*Your goal:*
Leave out the pictures and restate every entry word for word.

*Dataset excerpts:*

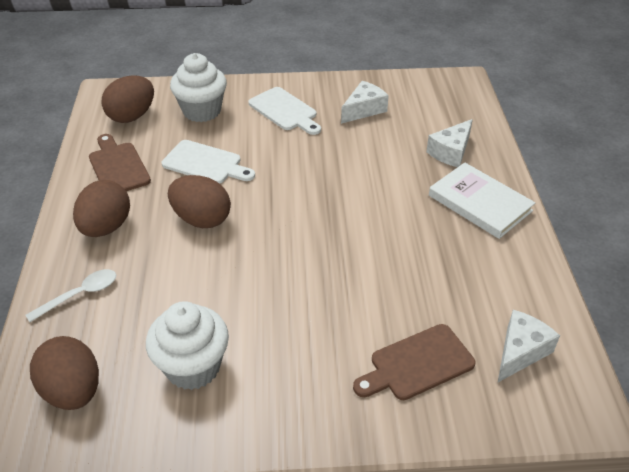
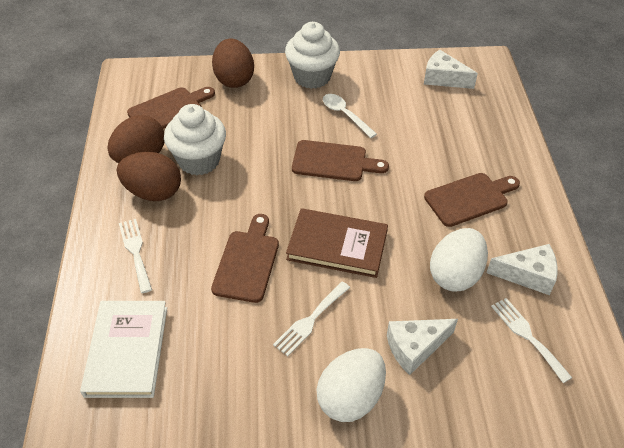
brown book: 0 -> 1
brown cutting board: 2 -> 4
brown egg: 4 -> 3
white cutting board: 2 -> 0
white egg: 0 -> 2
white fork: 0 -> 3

*Solution:*
brown book: 0 -> 1
brown cutting board: 2 -> 4
brown egg: 4 -> 3
white cutting board: 2 -> 0
white egg: 0 -> 2
white fork: 0 -> 3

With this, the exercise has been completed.